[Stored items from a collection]
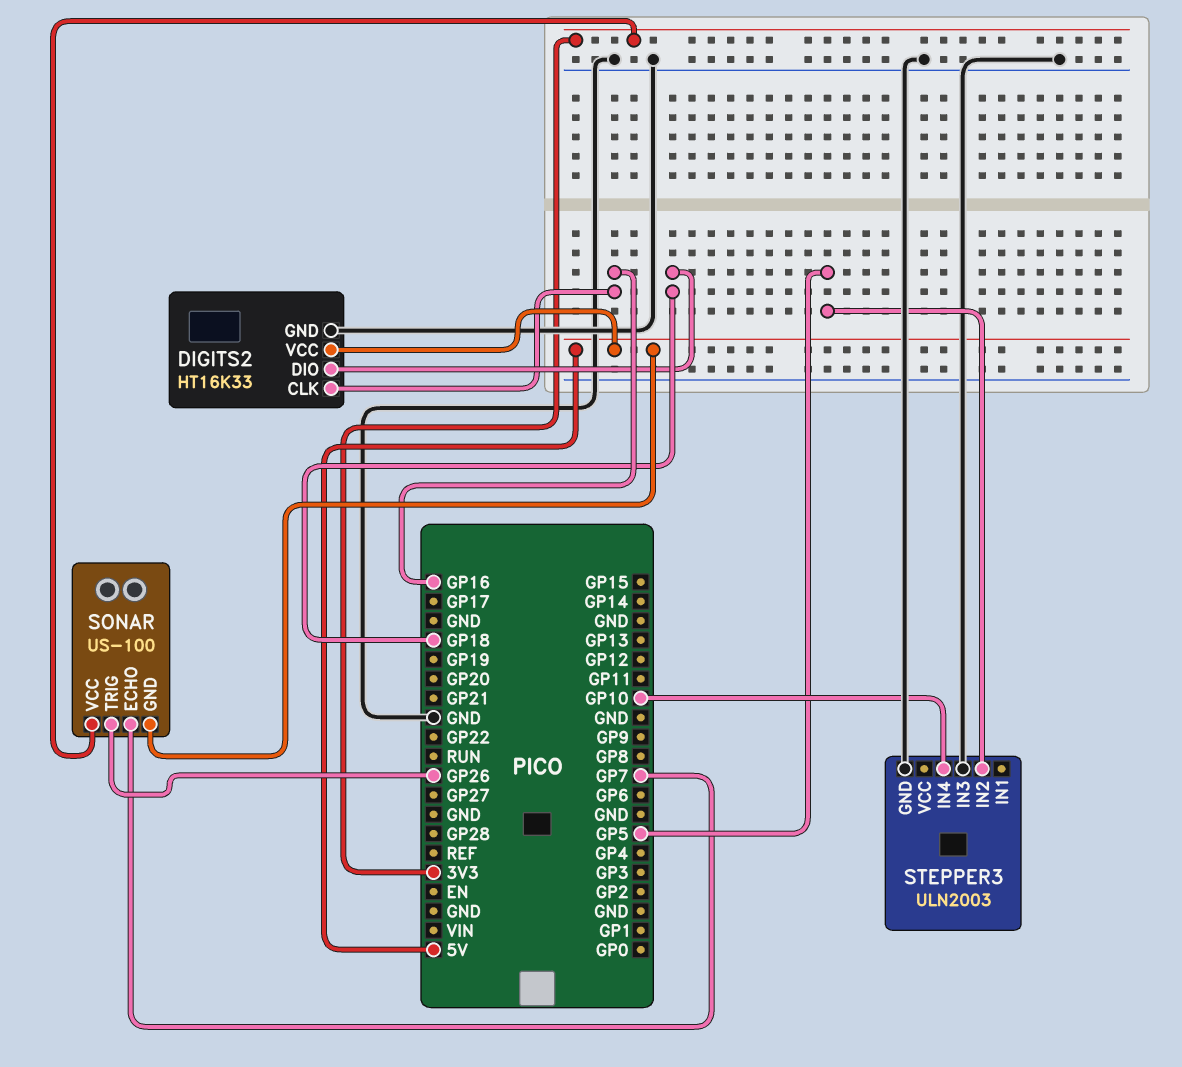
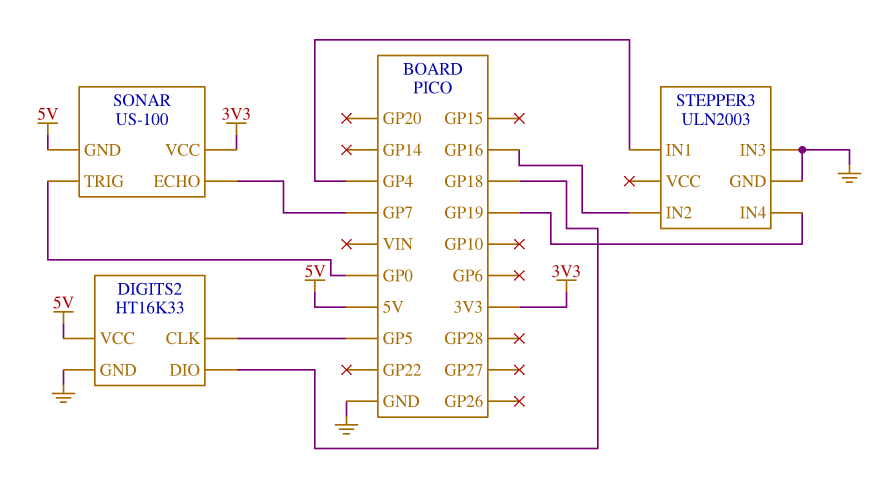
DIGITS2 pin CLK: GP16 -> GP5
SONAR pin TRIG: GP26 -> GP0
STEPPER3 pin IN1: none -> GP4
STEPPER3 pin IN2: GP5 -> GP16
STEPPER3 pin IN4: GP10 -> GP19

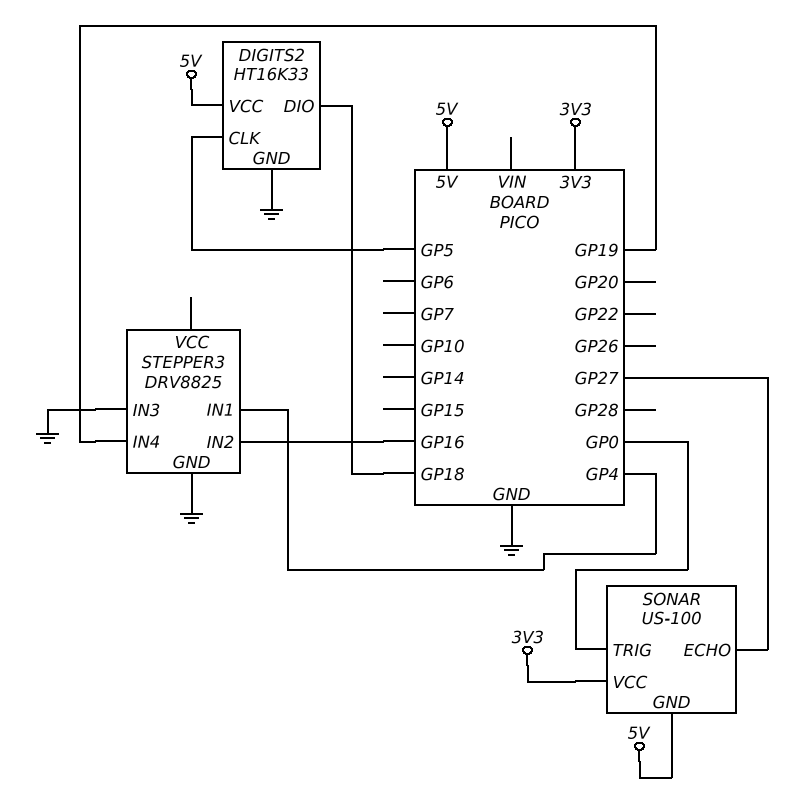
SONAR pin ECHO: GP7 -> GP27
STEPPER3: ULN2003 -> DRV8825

- **What needs to be done**
The entries above should be written out in full, and any picture in them left out.

- **Task solution**
DIGITS2 pin CLK: GP16 -> GP5
SONAR pin TRIG: GP26 -> GP0
STEPPER3 pin IN1: none -> GP4
STEPPER3 pin IN2: GP5 -> GP16
STEPPER3 pin IN4: GP10 -> GP19

SONAR pin ECHO: GP7 -> GP27
STEPPER3: ULN2003 -> DRV8825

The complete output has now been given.